Assignment —
Having read the data, transcribe all of it without deviation.

===== Provided information =====

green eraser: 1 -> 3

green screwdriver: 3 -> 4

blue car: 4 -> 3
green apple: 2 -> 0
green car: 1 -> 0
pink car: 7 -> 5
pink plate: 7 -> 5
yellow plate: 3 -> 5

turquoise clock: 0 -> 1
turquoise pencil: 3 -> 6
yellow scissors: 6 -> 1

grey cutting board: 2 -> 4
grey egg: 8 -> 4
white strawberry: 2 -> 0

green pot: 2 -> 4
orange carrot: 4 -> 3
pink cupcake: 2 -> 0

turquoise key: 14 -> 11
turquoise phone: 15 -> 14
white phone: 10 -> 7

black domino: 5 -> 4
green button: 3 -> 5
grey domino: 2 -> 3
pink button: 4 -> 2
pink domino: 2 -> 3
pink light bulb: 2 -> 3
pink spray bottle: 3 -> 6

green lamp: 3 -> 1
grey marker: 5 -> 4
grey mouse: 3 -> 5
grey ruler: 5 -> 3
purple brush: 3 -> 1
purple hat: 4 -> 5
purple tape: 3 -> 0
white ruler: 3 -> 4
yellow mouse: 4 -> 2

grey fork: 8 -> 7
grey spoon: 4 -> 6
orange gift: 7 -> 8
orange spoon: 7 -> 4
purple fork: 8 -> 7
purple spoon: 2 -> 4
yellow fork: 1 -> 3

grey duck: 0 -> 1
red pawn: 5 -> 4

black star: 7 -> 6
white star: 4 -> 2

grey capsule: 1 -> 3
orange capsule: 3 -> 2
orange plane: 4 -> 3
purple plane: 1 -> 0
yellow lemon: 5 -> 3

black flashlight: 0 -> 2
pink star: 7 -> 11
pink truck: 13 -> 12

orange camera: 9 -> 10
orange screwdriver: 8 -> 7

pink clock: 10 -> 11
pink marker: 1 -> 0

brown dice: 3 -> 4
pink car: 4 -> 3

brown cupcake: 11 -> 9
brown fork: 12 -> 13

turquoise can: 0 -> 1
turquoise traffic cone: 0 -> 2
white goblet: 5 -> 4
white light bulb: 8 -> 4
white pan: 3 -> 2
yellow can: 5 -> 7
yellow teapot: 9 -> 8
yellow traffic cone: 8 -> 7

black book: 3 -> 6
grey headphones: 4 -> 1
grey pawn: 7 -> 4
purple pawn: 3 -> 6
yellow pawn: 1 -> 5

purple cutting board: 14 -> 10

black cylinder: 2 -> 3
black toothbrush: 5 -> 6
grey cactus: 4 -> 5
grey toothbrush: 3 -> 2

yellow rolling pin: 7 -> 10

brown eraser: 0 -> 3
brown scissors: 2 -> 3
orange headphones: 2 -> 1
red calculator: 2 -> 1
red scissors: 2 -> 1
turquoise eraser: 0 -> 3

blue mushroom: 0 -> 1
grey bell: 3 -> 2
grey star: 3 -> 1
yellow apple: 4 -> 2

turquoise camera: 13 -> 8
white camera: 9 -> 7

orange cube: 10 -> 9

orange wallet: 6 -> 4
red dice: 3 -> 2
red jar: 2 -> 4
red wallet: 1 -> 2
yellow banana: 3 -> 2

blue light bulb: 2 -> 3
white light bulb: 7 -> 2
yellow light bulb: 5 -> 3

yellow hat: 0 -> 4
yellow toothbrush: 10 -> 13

=====

Worked solution —
green eraser: 1 -> 3

green screwdriver: 3 -> 4

blue car: 4 -> 3
green apple: 2 -> 0
green car: 1 -> 0
pink car: 7 -> 5
pink plate: 7 -> 5
yellow plate: 3 -> 5

turquoise clock: 0 -> 1
turquoise pencil: 3 -> 6
yellow scissors: 6 -> 1

grey cutting board: 2 -> 4
grey egg: 8 -> 4
white strawberry: 2 -> 0

green pot: 2 -> 4
orange carrot: 4 -> 3
pink cupcake: 2 -> 0

turquoise key: 14 -> 11
turquoise phone: 15 -> 14
white phone: 10 -> 7

black domino: 5 -> 4
green button: 3 -> 5
grey domino: 2 -> 3
pink button: 4 -> 2
pink domino: 2 -> 3
pink light bulb: 2 -> 3
pink spray bottle: 3 -> 6

green lamp: 3 -> 1
grey marker: 5 -> 4
grey mouse: 3 -> 5
grey ruler: 5 -> 3
purple brush: 3 -> 1
purple hat: 4 -> 5
purple tape: 3 -> 0
white ruler: 3 -> 4
yellow mouse: 4 -> 2

grey fork: 8 -> 7
grey spoon: 4 -> 6
orange gift: 7 -> 8
orange spoon: 7 -> 4
purple fork: 8 -> 7
purple spoon: 2 -> 4
yellow fork: 1 -> 3

grey duck: 0 -> 1
red pawn: 5 -> 4

black star: 7 -> 6
white star: 4 -> 2

grey capsule: 1 -> 3
orange capsule: 3 -> 2
orange plane: 4 -> 3
purple plane: 1 -> 0
yellow lemon: 5 -> 3

black flashlight: 0 -> 2
pink star: 7 -> 11
pink truck: 13 -> 12

orange camera: 9 -> 10
orange screwdriver: 8 -> 7

pink clock: 10 -> 11
pink marker: 1 -> 0

brown dice: 3 -> 4
pink car: 4 -> 3

brown cupcake: 11 -> 9
brown fork: 12 -> 13

turquoise can: 0 -> 1
turquoise traffic cone: 0 -> 2
white goblet: 5 -> 4
white light bulb: 8 -> 4
white pan: 3 -> 2
yellow can: 5 -> 7
yellow teapot: 9 -> 8
yellow traffic cone: 8 -> 7

black book: 3 -> 6
grey headphones: 4 -> 1
grey pawn: 7 -> 4
purple pawn: 3 -> 6
yellow pawn: 1 -> 5

purple cutting board: 14 -> 10

black cylinder: 2 -> 3
black toothbrush: 5 -> 6
grey cactus: 4 -> 5
grey toothbrush: 3 -> 2

yellow rolling pin: 7 -> 10

brown eraser: 0 -> 3
brown scissors: 2 -> 3
orange headphones: 2 -> 1
red calculator: 2 -> 1
red scissors: 2 -> 1
turquoise eraser: 0 -> 3

blue mushroom: 0 -> 1
grey bell: 3 -> 2
grey star: 3 -> 1
yellow apple: 4 -> 2

turquoise camera: 13 -> 8
white camera: 9 -> 7

orange cube: 10 -> 9

orange wallet: 6 -> 4
red dice: 3 -> 2
red jar: 2 -> 4
red wallet: 1 -> 2
yellow banana: 3 -> 2

blue light bulb: 2 -> 3
white light bulb: 7 -> 2
yellow light bulb: 5 -> 3

yellow hat: 0 -> 4
yellow toothbrush: 10 -> 13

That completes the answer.